EXERCISE GOAL -> Please copy, word for word, the line holding "225 155 279)" and each line that follows it through the end of the entries, omitting any pictures.

GIVEN ENTRIES ->
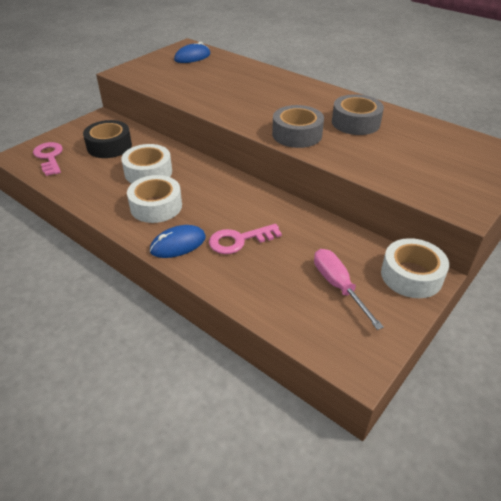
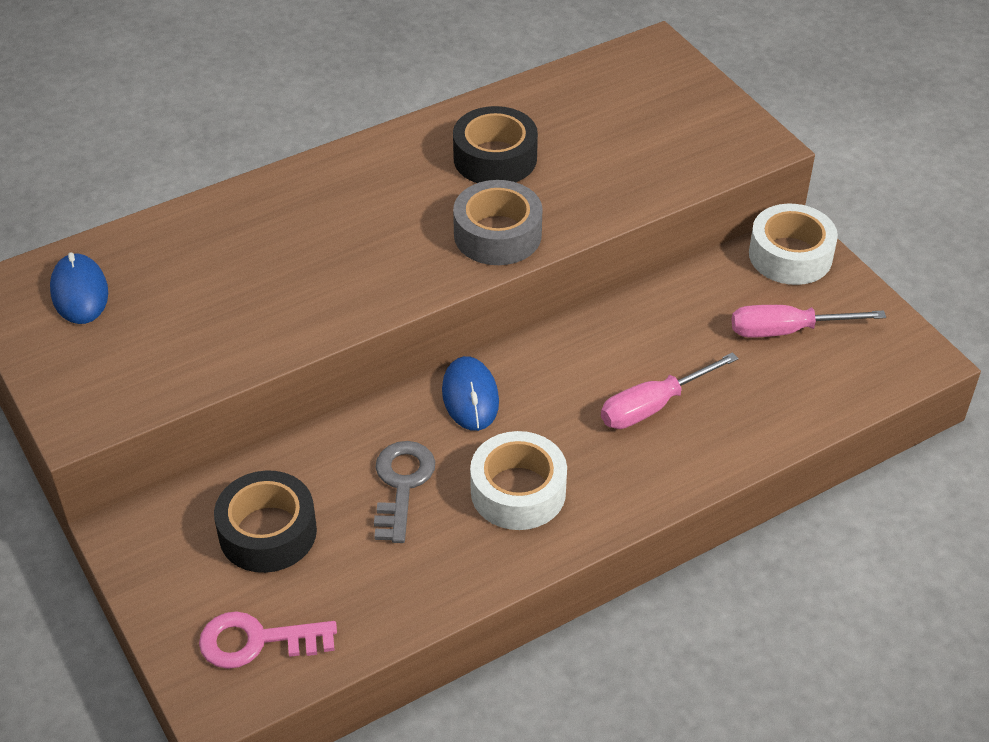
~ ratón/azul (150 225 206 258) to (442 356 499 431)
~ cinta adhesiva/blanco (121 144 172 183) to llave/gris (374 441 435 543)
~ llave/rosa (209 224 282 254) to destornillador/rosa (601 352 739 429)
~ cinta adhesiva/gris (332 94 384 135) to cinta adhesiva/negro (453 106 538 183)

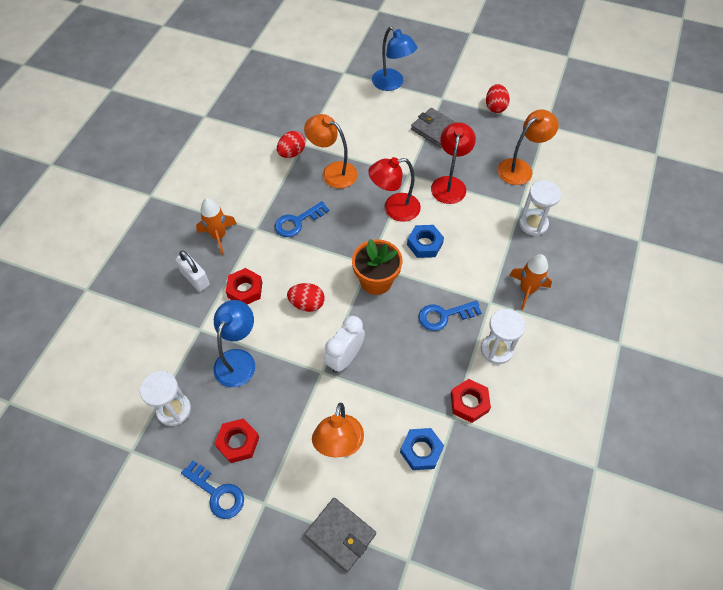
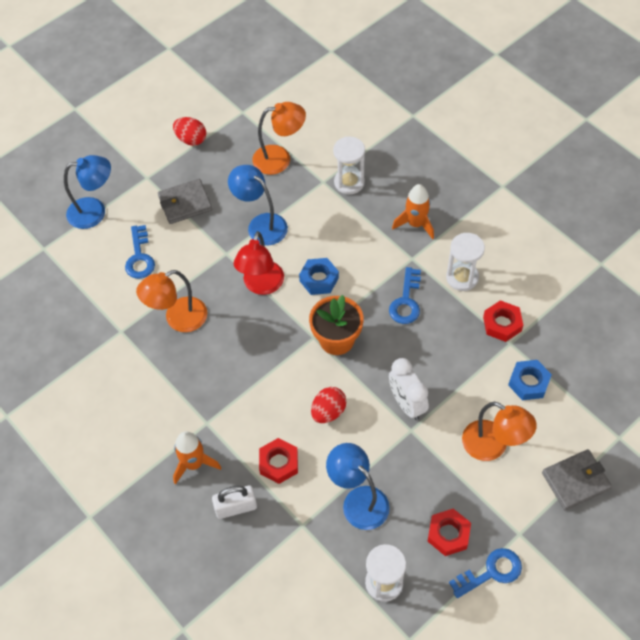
- huevo/rojo (277 131 305 158)
~ llave/azul (275 201 329 237) to (125 225 155 279)
~ lámpara/rojo (431 122 476 204) to lámpara/azul (228 165 288 245)
~ lámpara/naranja (497 109 559 185) = (252 102 306 175) 90 degrees clockwise

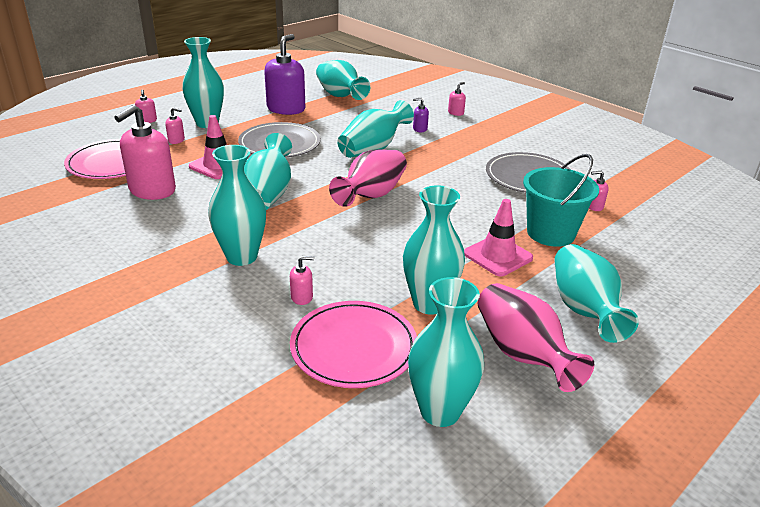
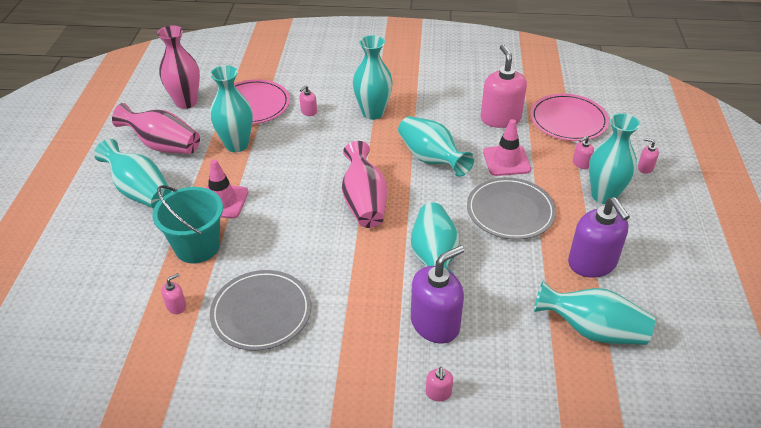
~ florero/turquesa (408 277 484 427) to florero/rosa (157 25 200 109)
~ dispensador de jabón/morado (413 98 429 132) = (411 245 464 344) x2.29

WRITTEN ANSWER ->
~ llave/azul (275 201 329 237) to (125 225 155 279)
~ lámpara/rojo (431 122 476 204) to lámpara/azul (228 165 288 245)
~ lámpara/naranja (497 109 559 185) = (252 102 306 175) 90 degrees clockwise

~ florero/turquesa (408 277 484 427) to florero/rosa (157 25 200 109)
~ dispensador de jabón/morado (413 98 429 132) = (411 245 464 344) x2.29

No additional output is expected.